(DATA EXCERPTS begins)

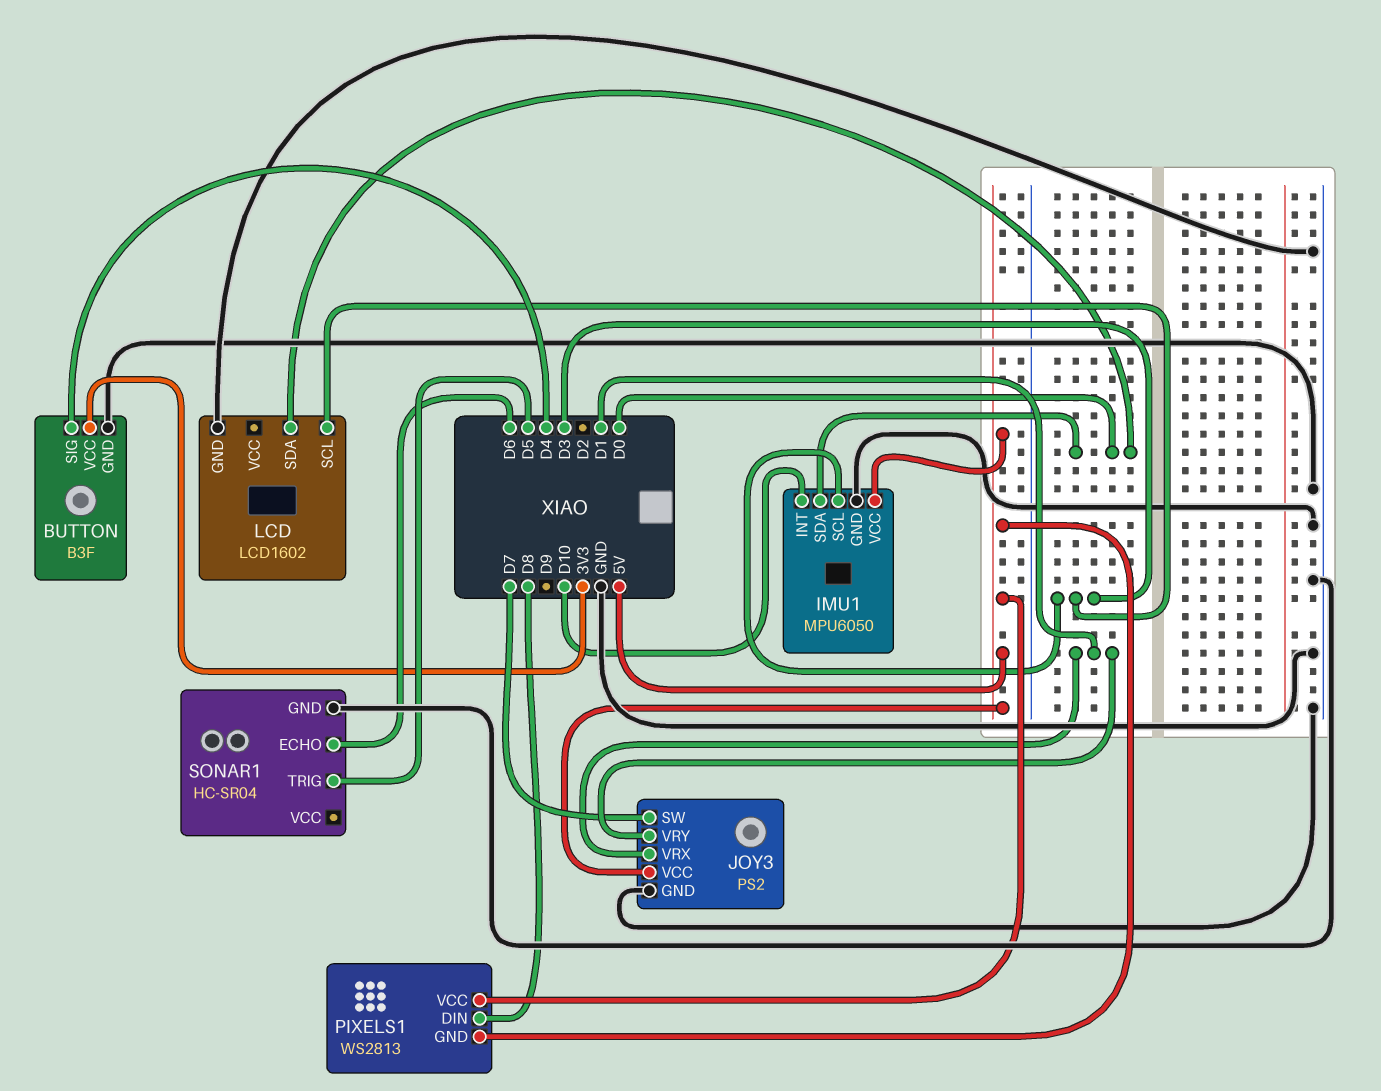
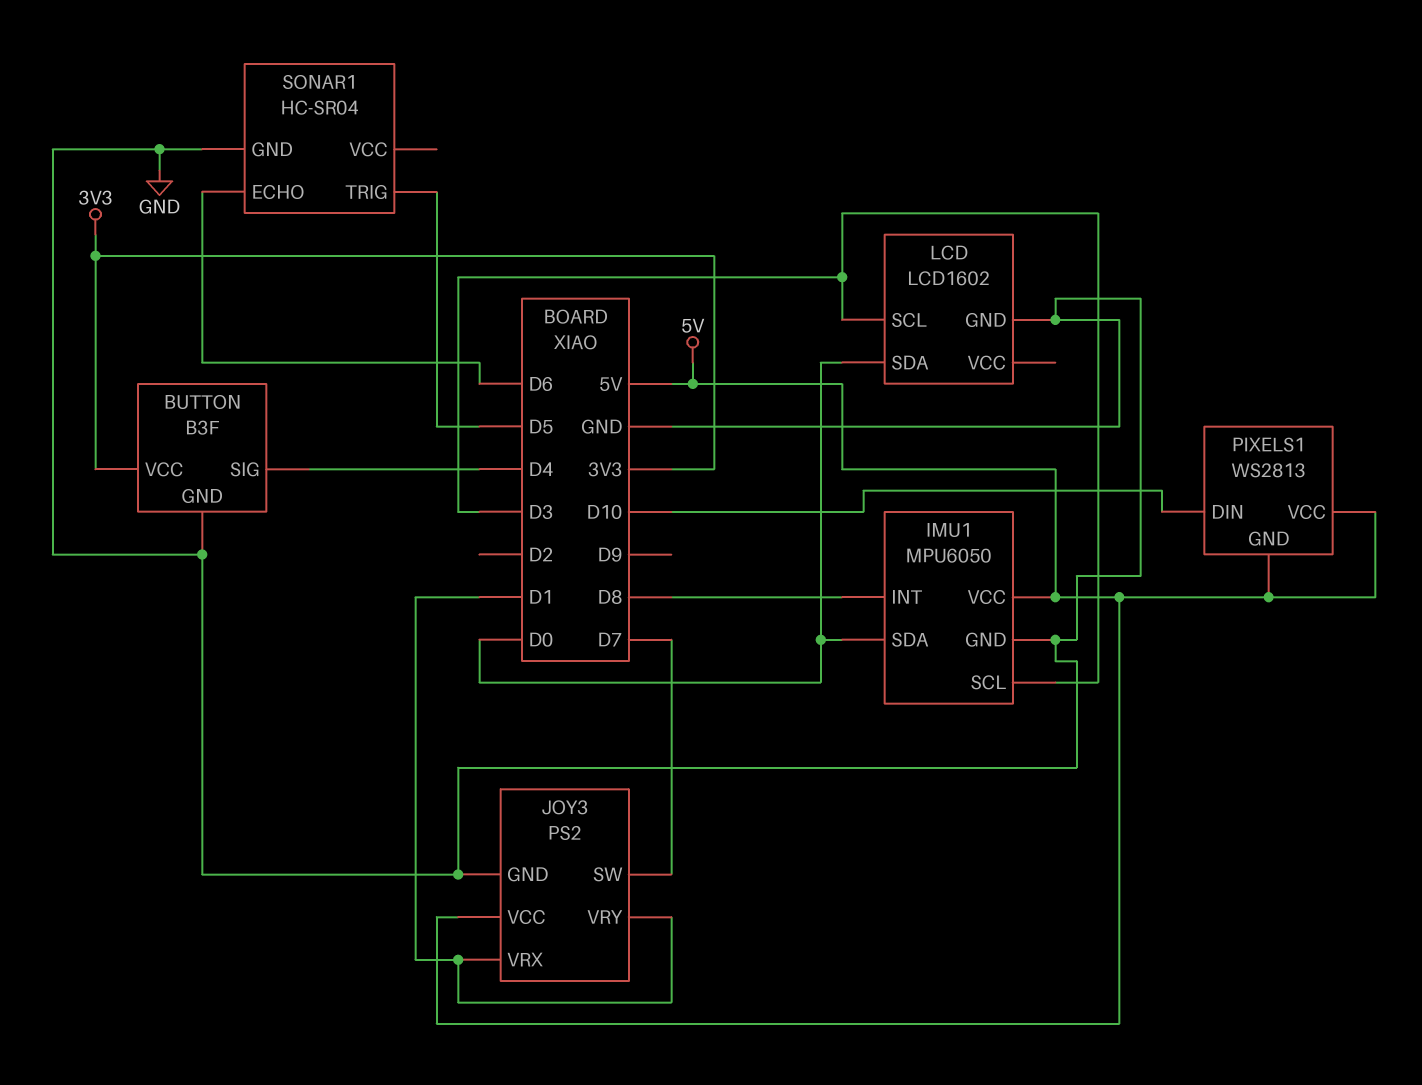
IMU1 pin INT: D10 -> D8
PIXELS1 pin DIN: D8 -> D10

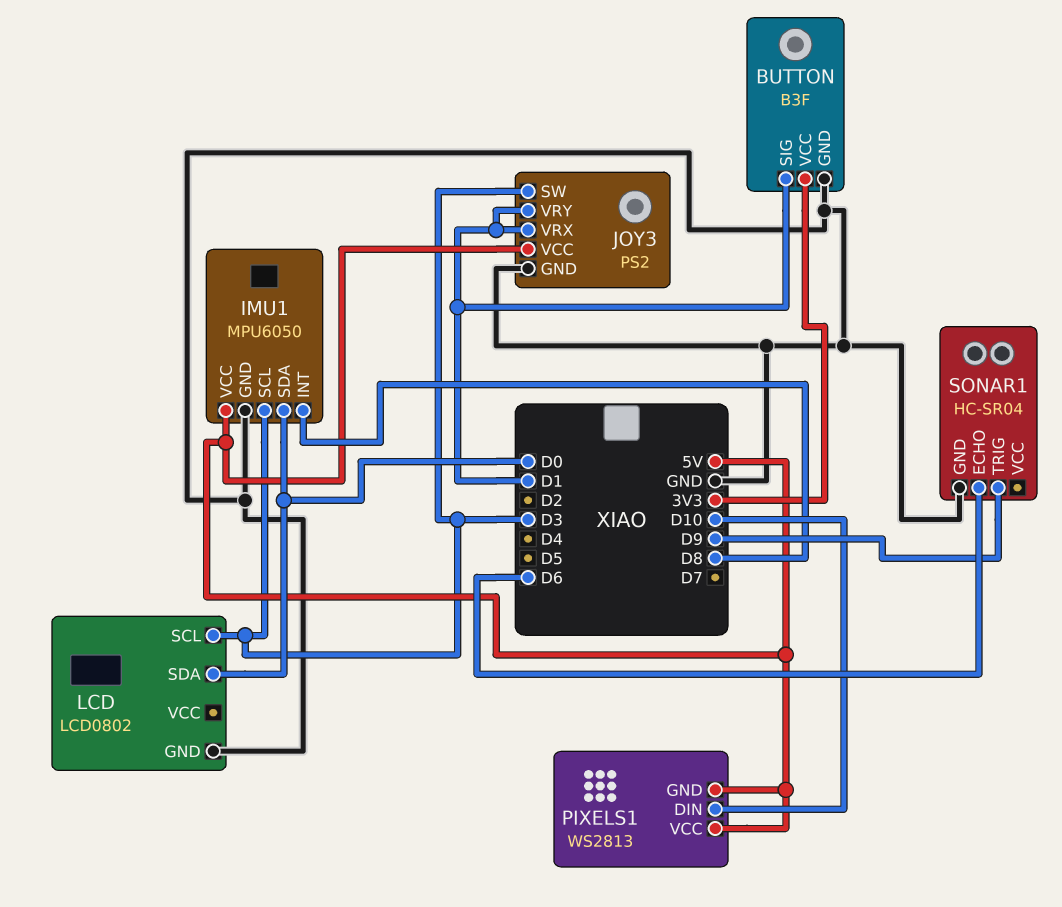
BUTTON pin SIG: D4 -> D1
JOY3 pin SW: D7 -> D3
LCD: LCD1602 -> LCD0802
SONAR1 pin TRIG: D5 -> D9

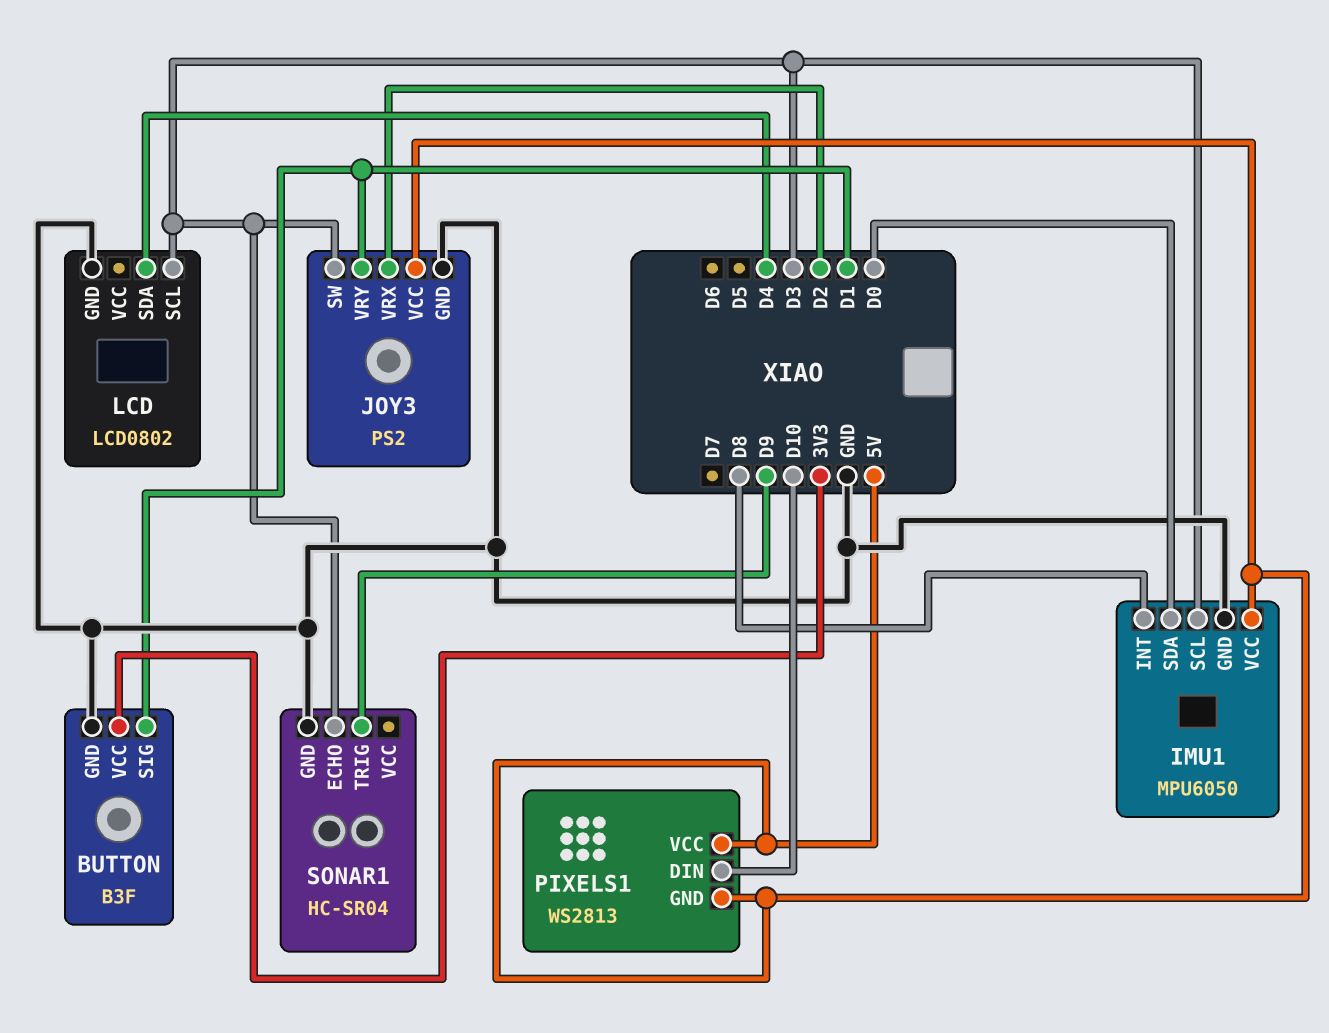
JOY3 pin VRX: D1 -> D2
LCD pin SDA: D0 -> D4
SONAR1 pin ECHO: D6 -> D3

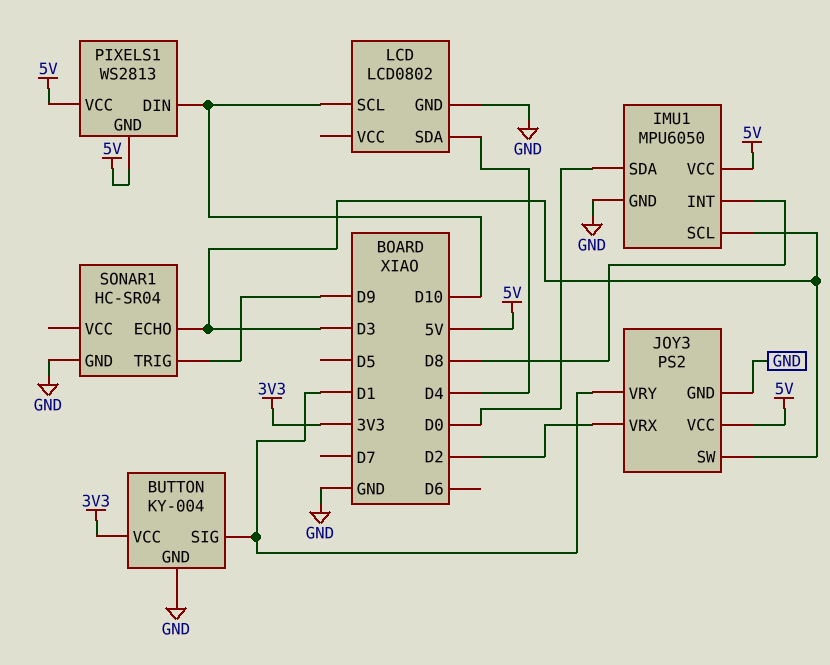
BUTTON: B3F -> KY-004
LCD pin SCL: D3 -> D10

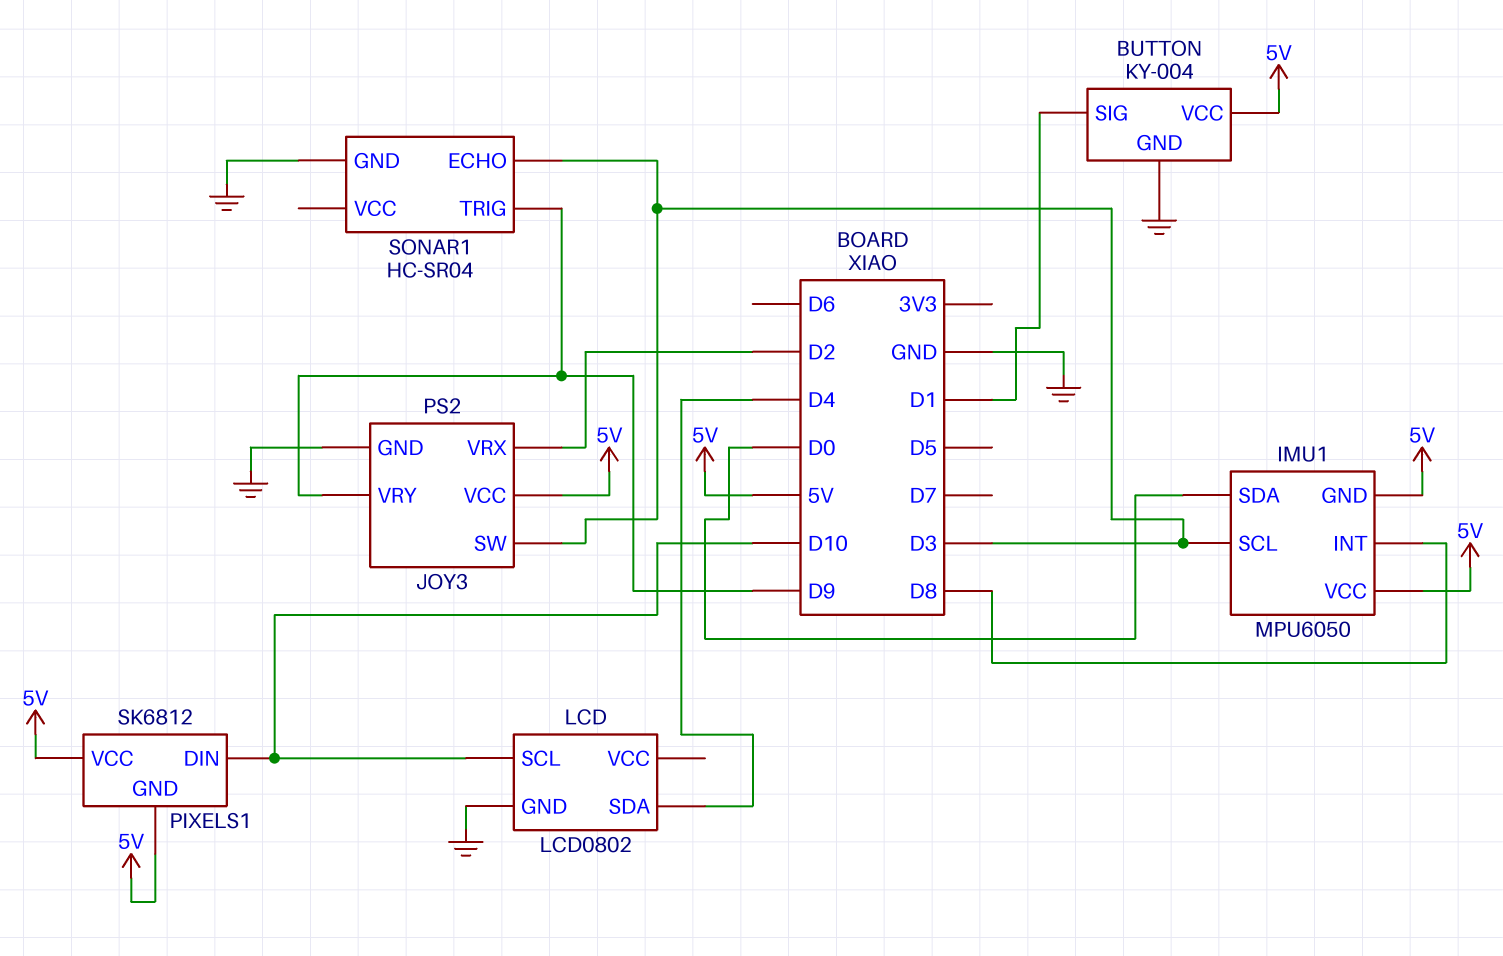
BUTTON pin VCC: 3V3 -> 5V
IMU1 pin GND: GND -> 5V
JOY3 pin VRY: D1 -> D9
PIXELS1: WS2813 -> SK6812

(DATA EXCERPTS ends)

PROBLEM REQUIREMENTS:
From the first line to the last, retype the data exactly, without images.

THE ANSWER:
IMU1 pin INT: D10 -> D8
PIXELS1 pin DIN: D8 -> D10

BUTTON pin SIG: D4 -> D1
JOY3 pin SW: D7 -> D3
LCD: LCD1602 -> LCD0802
SONAR1 pin TRIG: D5 -> D9

JOY3 pin VRX: D1 -> D2
LCD pin SDA: D0 -> D4
SONAR1 pin ECHO: D6 -> D3

BUTTON: B3F -> KY-004
LCD pin SCL: D3 -> D10

BUTTON pin VCC: 3V3 -> 5V
IMU1 pin GND: GND -> 5V
JOY3 pin VRY: D1 -> D9
PIXELS1: WS2813 -> SK6812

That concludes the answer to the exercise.